EXERCISE DESCRIPTION » What is needed is an exact copy of the lines from the one containing "orange star: (134, 282) -> (60, 326), moved" through the last line of the records, with no pictures.

[Synthetic geometry scene data]

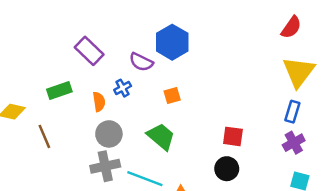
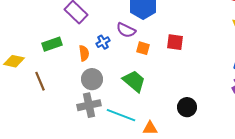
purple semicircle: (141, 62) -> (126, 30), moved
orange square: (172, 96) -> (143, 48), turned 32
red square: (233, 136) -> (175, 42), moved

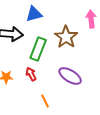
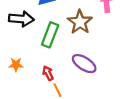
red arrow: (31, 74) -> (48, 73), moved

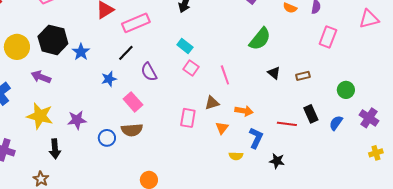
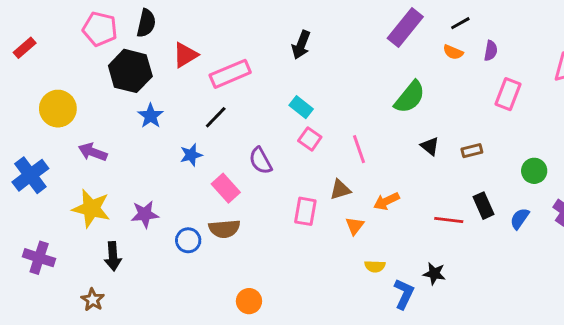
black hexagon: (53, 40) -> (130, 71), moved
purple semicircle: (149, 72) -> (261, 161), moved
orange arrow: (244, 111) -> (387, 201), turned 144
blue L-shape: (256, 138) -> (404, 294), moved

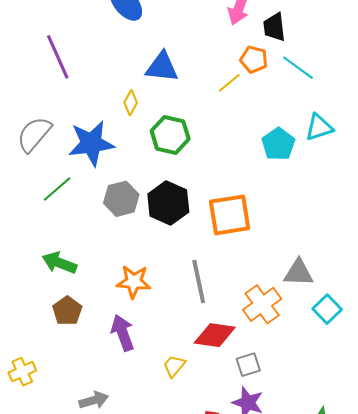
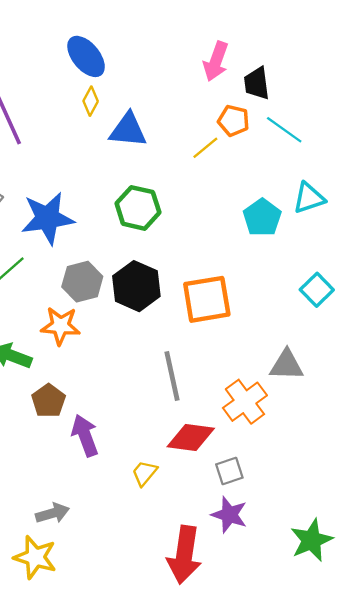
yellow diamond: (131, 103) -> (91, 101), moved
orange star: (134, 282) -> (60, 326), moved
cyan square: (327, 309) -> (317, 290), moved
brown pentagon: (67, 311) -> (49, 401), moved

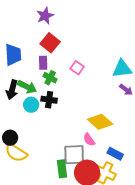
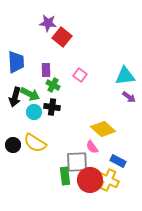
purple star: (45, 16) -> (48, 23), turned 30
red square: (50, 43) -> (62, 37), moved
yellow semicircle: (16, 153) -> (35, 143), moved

SOLUTION TO THIS PROBLEM »
orange star: (134, 282) -> (60, 326), moved
cyan square: (327, 309) -> (317, 290), moved
brown pentagon: (67, 311) -> (49, 401), moved

purple star: (45, 16) -> (48, 23), turned 30
red square: (50, 43) -> (62, 37), moved
yellow semicircle: (16, 153) -> (35, 143), moved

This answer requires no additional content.